-- Given data follows --

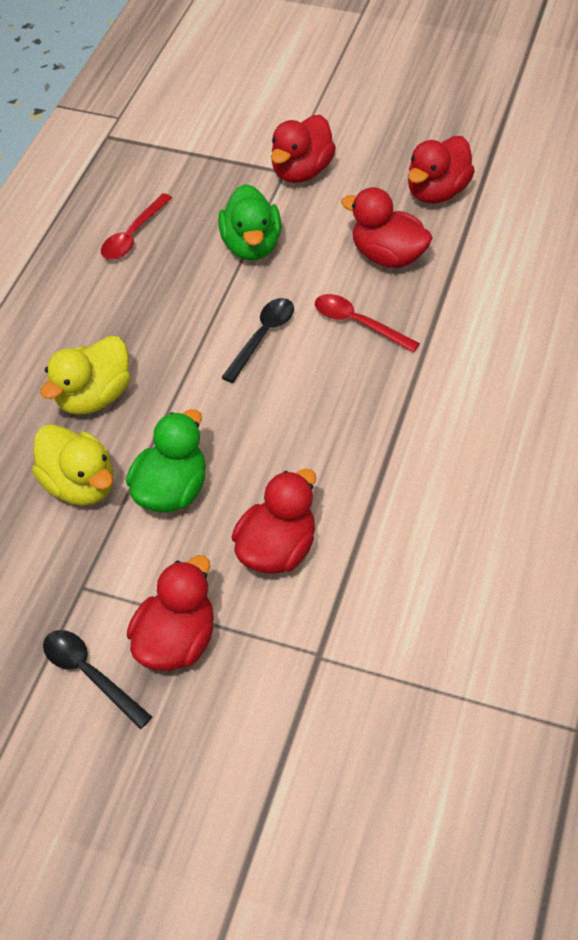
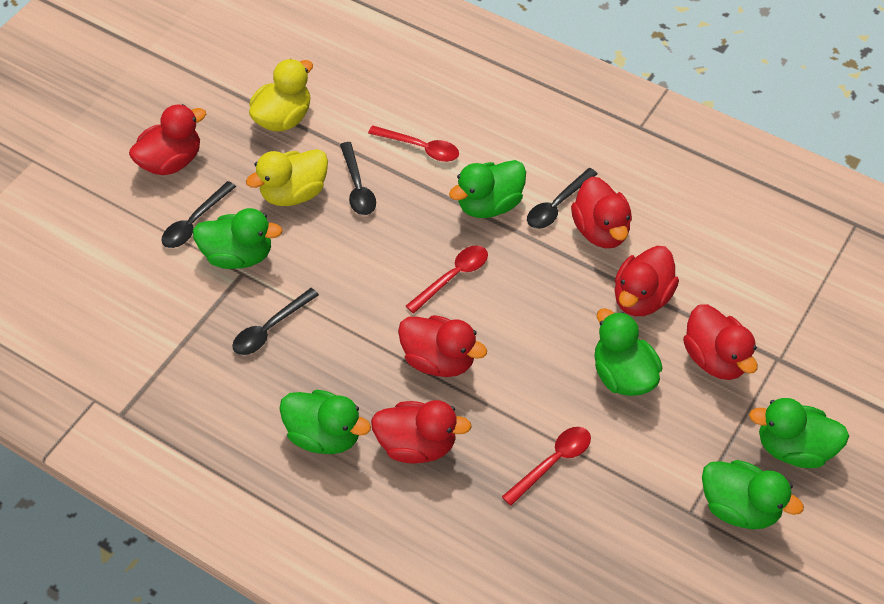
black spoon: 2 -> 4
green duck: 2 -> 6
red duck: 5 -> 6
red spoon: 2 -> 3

-- Given data concluded --
-- Given data follows --

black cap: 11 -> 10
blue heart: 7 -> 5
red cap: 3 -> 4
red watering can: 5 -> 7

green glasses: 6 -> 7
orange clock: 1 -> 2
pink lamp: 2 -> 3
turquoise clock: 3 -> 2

-- Given data concluded --

How to complete this task: What you give back must be the stretch above, starting at the line with "black cap: 11 -> 10" and ending at the line with "turquoise clock: 3 -> 2", copied exactly.

Exercise solution:
black cap: 11 -> 10
blue heart: 7 -> 5
red cap: 3 -> 4
red watering can: 5 -> 7

green glasses: 6 -> 7
orange clock: 1 -> 2
pink lamp: 2 -> 3
turquoise clock: 3 -> 2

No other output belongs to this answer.